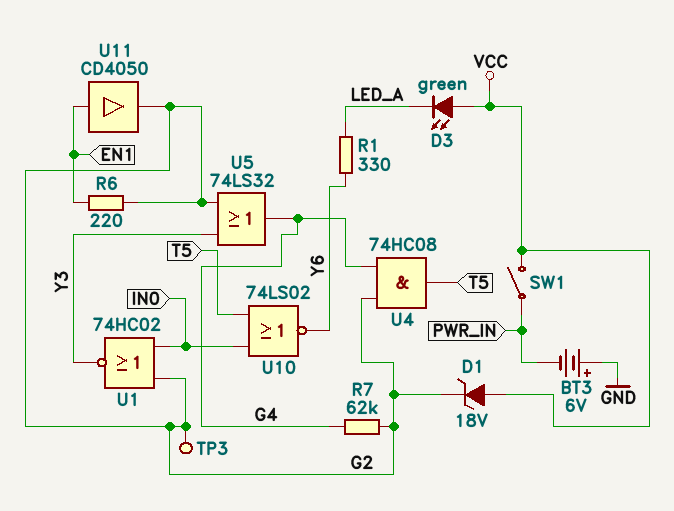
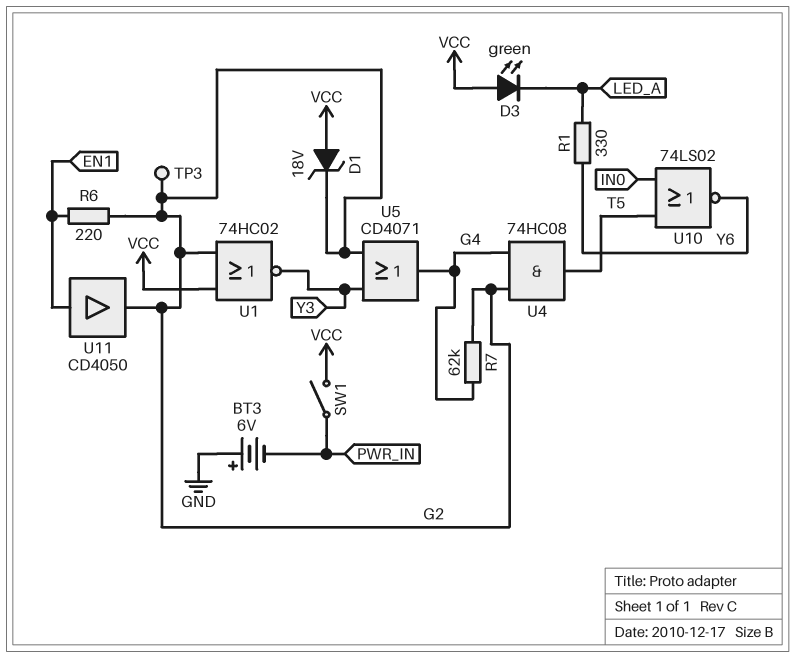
U1: NOR 74HC02 (in G2, in IN0, out Y3) -> NOR 74HC02 (in G2, in VCC, out Y3)
U5: OR 74LS32 (in G2, in Y3, out G4) -> OR CD4071 (in G2, in Y3, out G4)

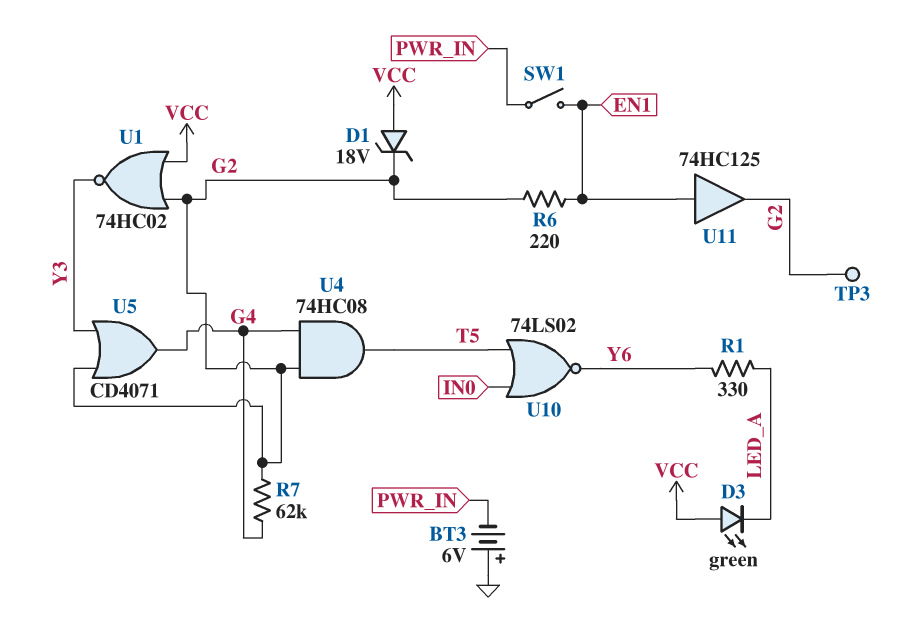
SW1: switch (PWR_IN, VCC) -> switch (EN1, PWR_IN)
U11: buffer CD4050 (in EN1, out G2) -> buffer 74HC125 (in EN1, out G2)

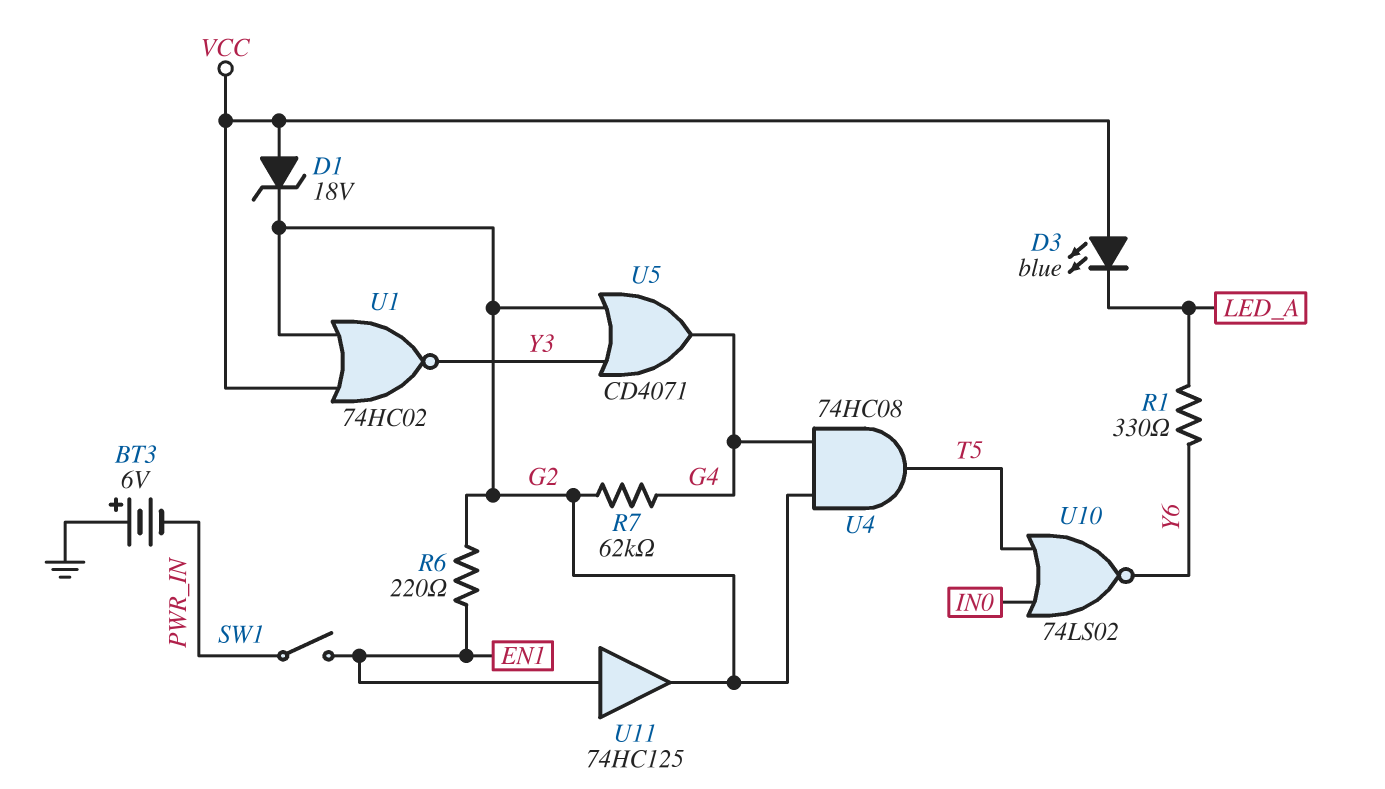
D3: LED green (A VCC, K LED_A) -> LED blue (A VCC, K LED_A)
TP3: test point (G2) -> none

* [Your task]:
Starting at the line that holds "SW1: switch (PWR_IN, VCC)", retype every line through the end of the data, both ends included. Pictures stay out of the copy.

* [Solution for this task]:
SW1: switch (PWR_IN, VCC) -> switch (EN1, PWR_IN)
U11: buffer CD4050 (in EN1, out G2) -> buffer 74HC125 (in EN1, out G2)

D3: LED green (A VCC, K LED_A) -> LED blue (A VCC, K LED_A)
TP3: test point (G2) -> none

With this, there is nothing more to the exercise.